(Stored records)
'''
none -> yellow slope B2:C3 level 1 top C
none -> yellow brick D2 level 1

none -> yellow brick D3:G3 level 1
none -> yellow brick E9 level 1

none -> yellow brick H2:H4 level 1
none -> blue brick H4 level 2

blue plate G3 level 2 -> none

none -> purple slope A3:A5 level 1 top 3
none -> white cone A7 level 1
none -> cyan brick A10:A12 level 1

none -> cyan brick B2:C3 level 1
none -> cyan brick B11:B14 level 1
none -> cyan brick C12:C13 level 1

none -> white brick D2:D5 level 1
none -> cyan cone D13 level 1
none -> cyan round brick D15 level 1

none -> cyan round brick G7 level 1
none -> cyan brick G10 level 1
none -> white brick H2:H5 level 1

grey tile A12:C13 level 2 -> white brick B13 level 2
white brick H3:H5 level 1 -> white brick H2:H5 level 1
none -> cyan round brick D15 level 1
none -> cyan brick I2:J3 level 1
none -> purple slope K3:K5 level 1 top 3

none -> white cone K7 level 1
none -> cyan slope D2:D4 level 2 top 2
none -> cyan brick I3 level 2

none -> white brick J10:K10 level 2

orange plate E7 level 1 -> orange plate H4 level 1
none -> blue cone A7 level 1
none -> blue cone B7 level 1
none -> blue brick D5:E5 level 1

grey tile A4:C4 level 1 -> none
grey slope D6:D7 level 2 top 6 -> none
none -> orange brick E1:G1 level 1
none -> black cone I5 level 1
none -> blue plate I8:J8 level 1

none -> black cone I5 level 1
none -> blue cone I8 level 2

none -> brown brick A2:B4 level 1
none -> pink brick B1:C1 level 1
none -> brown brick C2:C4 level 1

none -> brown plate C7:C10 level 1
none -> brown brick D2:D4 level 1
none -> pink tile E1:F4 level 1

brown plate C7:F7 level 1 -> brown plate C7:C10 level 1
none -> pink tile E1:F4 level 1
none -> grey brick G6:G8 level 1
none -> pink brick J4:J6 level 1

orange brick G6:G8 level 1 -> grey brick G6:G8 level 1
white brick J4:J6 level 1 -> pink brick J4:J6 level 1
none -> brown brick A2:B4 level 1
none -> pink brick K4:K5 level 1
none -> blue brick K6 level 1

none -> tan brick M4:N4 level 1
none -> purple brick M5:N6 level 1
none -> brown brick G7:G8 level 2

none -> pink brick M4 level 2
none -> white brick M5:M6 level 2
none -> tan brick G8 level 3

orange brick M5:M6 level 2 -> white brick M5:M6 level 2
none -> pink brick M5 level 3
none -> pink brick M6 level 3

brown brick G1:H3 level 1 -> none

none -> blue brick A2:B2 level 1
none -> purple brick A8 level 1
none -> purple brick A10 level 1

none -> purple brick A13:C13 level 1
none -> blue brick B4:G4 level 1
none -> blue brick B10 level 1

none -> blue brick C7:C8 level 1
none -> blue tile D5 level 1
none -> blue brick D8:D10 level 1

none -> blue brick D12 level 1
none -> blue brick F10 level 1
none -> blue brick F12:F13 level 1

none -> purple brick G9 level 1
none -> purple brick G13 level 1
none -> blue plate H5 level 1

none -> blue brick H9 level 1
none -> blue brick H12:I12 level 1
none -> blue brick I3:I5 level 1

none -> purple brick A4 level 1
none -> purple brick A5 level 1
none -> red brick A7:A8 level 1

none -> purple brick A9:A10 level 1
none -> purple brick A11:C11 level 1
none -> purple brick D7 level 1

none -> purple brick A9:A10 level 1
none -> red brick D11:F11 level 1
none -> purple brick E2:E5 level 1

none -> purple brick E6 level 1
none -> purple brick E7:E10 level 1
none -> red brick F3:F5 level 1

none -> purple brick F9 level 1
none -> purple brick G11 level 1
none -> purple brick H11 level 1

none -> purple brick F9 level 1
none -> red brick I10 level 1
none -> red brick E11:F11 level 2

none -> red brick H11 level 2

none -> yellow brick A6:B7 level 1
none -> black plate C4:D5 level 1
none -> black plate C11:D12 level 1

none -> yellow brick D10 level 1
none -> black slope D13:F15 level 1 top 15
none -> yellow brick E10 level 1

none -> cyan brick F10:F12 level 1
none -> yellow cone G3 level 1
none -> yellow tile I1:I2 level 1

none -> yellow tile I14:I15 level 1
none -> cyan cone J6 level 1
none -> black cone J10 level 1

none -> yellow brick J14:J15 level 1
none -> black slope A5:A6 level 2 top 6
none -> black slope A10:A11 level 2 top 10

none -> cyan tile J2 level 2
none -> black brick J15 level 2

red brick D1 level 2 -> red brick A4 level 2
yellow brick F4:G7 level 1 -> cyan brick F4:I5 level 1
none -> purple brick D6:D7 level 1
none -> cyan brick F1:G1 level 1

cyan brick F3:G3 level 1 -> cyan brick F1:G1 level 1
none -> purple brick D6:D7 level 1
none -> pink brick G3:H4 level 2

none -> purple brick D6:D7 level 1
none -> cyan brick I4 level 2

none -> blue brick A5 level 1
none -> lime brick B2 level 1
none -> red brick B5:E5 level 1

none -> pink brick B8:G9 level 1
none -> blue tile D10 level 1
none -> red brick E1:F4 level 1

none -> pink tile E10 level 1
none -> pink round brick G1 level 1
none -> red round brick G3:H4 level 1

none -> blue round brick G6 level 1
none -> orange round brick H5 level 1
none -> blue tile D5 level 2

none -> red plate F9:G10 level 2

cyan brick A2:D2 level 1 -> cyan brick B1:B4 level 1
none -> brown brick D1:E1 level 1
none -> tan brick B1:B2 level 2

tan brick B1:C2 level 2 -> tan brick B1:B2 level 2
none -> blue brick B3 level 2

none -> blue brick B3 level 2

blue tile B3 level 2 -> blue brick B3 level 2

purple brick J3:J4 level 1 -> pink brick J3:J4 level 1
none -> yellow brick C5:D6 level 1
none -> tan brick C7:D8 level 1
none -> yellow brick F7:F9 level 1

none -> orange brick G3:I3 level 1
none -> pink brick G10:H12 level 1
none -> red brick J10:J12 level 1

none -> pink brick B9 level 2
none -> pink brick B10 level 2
'''
Task item — Every line in the data above that includes the word "tile" should be copied.

Solution below —
grey tile A12:C13 level 2 -> white brick B13 level 2
grey tile A4:C4 level 1 -> none
none -> pink tile E1:F4 level 1
none -> pink tile E1:F4 level 1
none -> blue tile D5 level 1
none -> yellow tile I1:I2 level 1
none -> yellow tile I14:I15 level 1
none -> cyan tile J2 level 2
none -> blue tile D10 level 1
none -> pink tile E10 level 1
none -> blue tile D5 level 2
blue tile B3 level 2 -> blue brick B3 level 2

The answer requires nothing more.